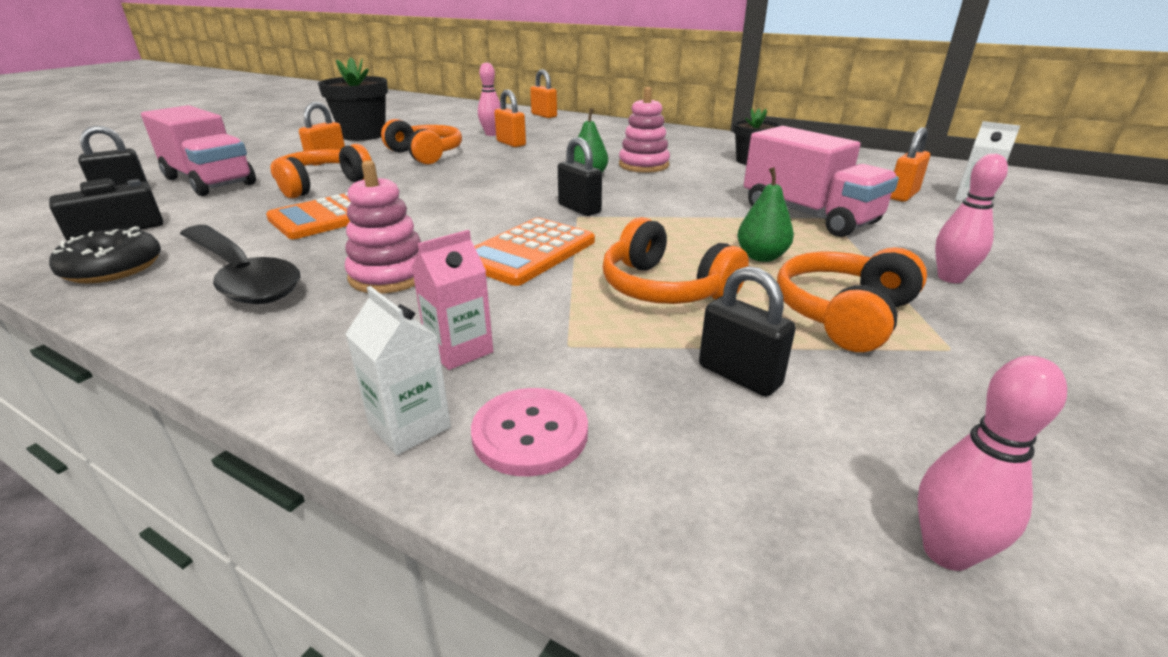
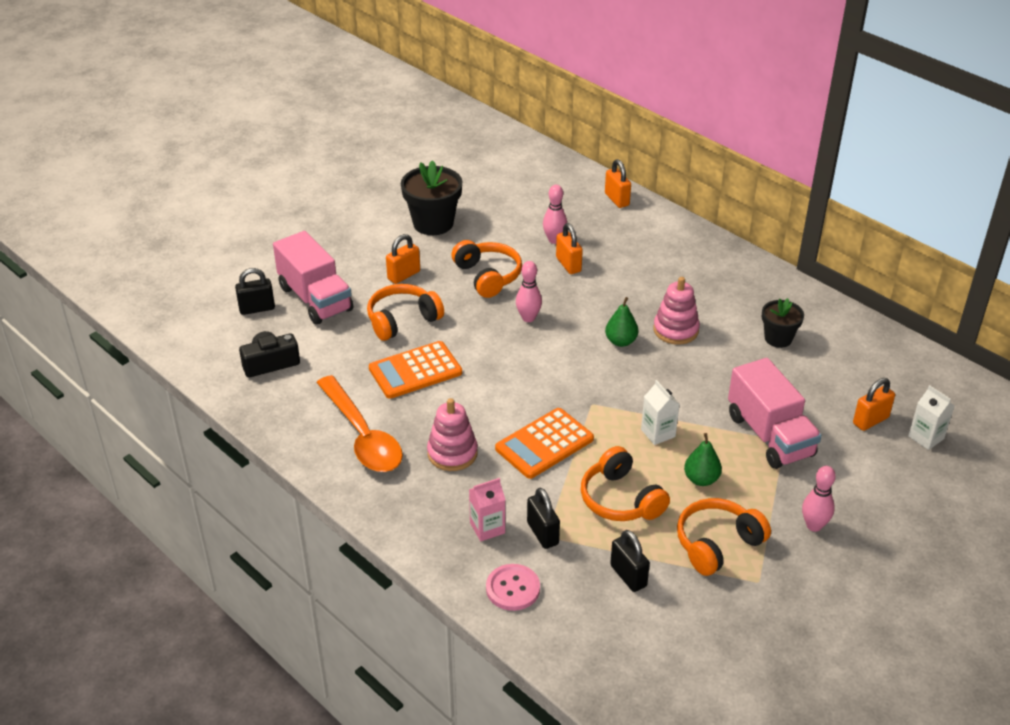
camera: 15 degrees right, 10 degrees up
(113, 268) = (284, 413): black donut -> none
(241, 276) = (362, 436): black spoon -> orange spoon
(409, 426) = (458, 573): white carton -> white carton (658, 433)
(579, 209) = (596, 394): black padlock -> black padlock (542, 533)
(946, 552) = (660, 677): pink bowling pin -> pink bowling pin (528, 318)

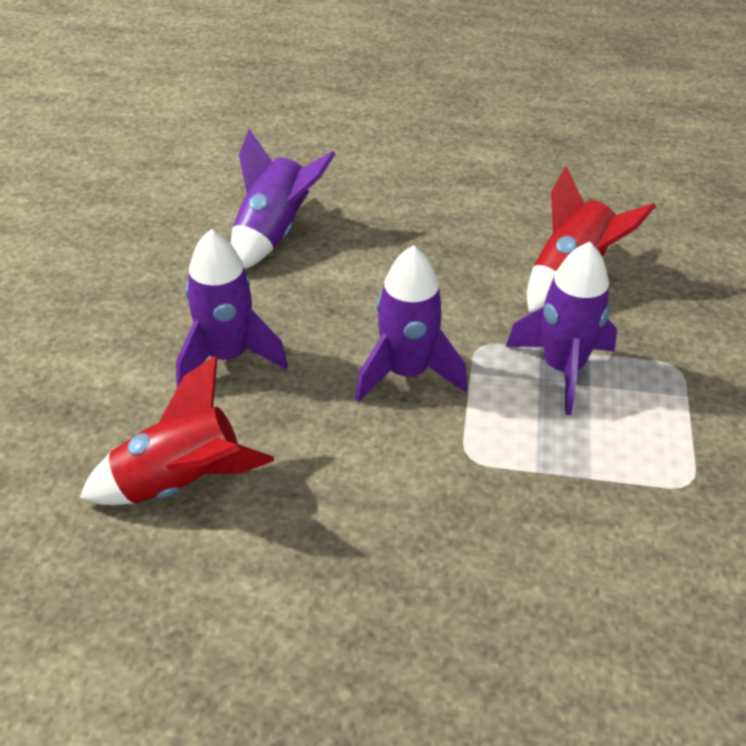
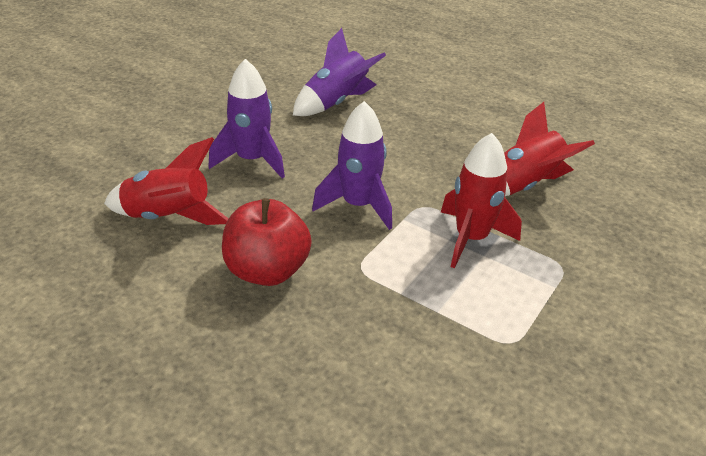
camera: 25 degrees right, 5 degrees down
(364, 507) = (267, 271): none -> red apple
(562, 368) = (471, 238): purple rocket -> red rocket

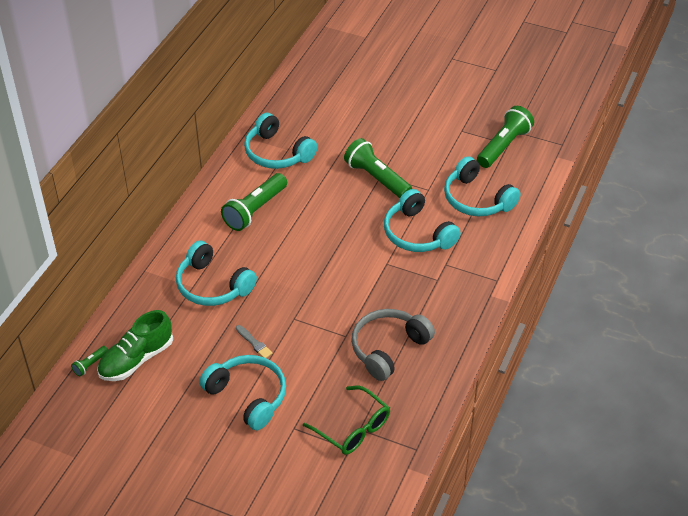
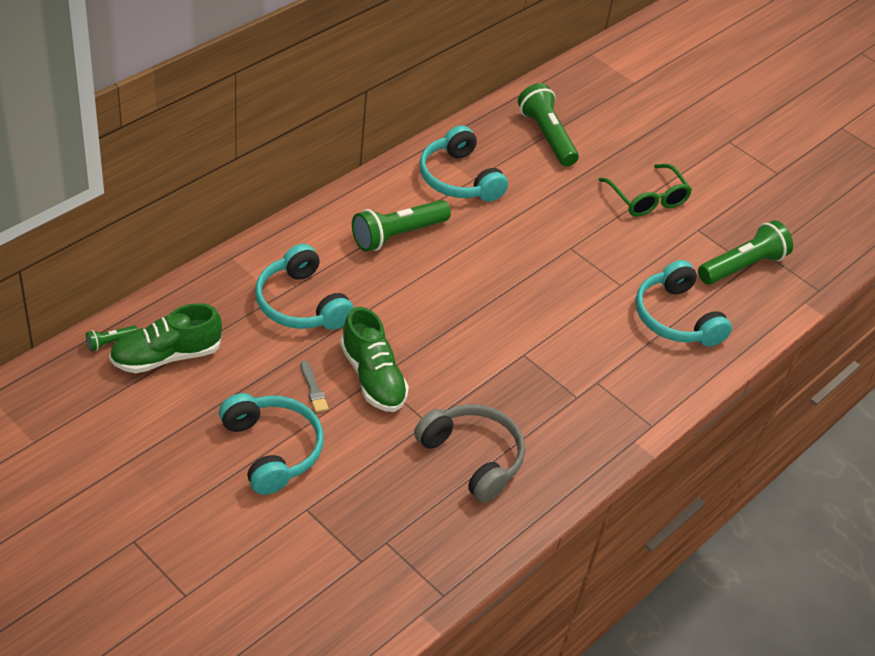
camera: 15 degrees right, 0 degrees up
(291, 319) = (373, 377): none -> green shoe
(353, 428) = (378, 538): green glasses -> green glasses (647, 199)
(377, 178) = (564, 249): green flashlight -> green flashlight (547, 136)
(388, 348) = (472, 457): grey headphones -> grey headphones turned 75 degrees clockwise
(417, 233) = (580, 332): turquoise headphones -> none

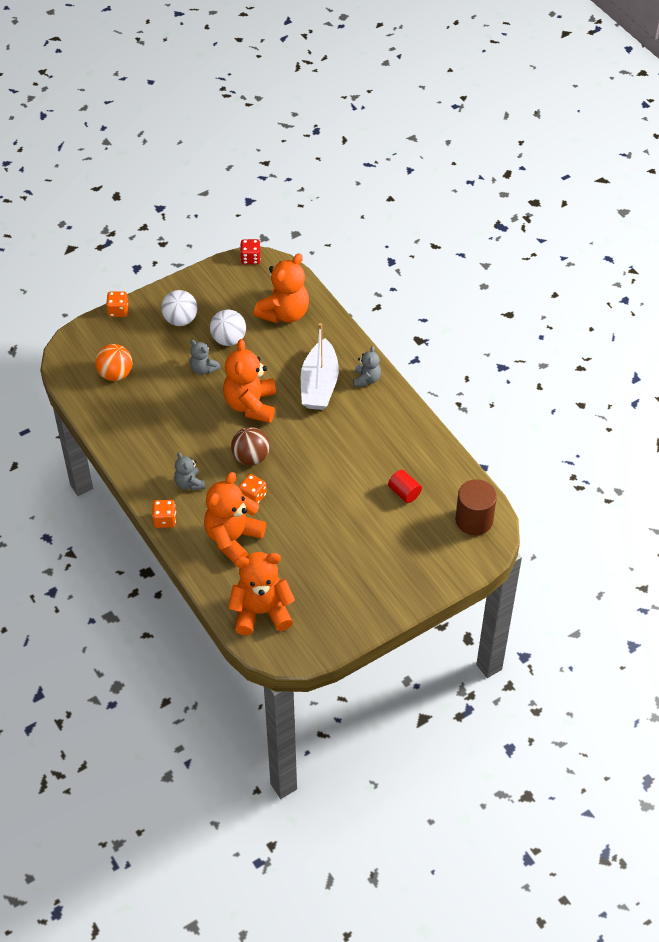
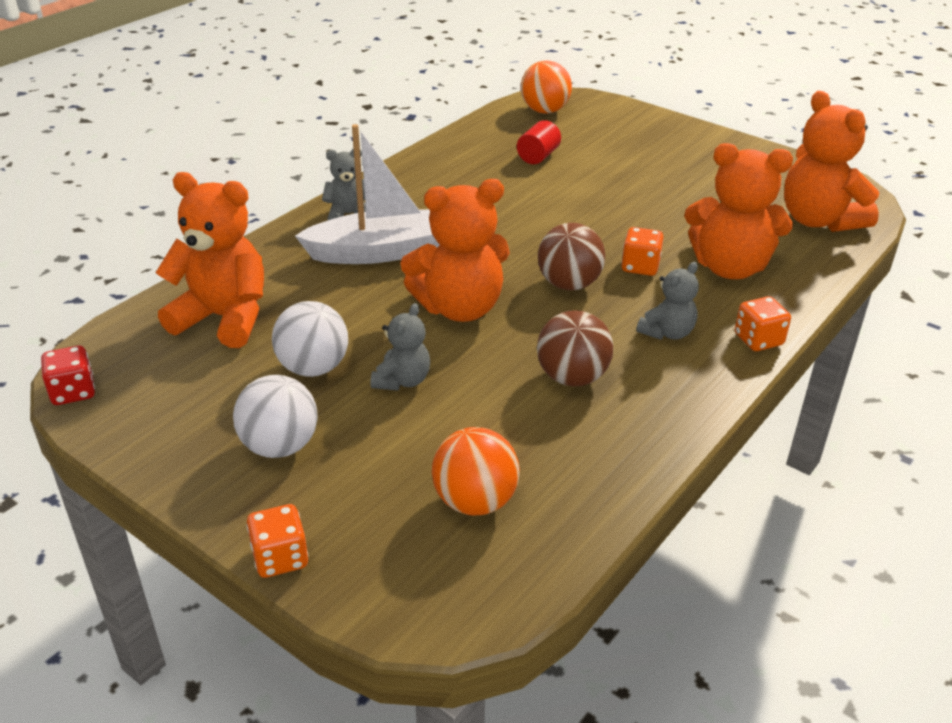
camera: 110 degrees left, 15 degrees down
(174, 432) = (572, 377): none -> brown ball
(474, 520) = (544, 111): brown cylinder -> orange ball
= = =
→ Requirement
Only an exact copy of the lines from the one with "(562, 368) = (471, 238): purple" through the last line of the data above is wanted, and no pictures.

→ Written reply
(562, 368) = (471, 238): purple rocket -> red rocket

camera: 15 degrees right, 0 degrees up
(291, 319) = (373, 377): none -> green shoe
(353, 428) = (378, 538): green glasses -> green glasses (647, 199)
(377, 178) = (564, 249): green flashlight -> green flashlight (547, 136)
(388, 348) = (472, 457): grey headphones -> grey headphones turned 75 degrees clockwise
(417, 233) = (580, 332): turquoise headphones -> none

camera: 110 degrees left, 15 degrees down
(174, 432) = (572, 377): none -> brown ball
(474, 520) = (544, 111): brown cylinder -> orange ball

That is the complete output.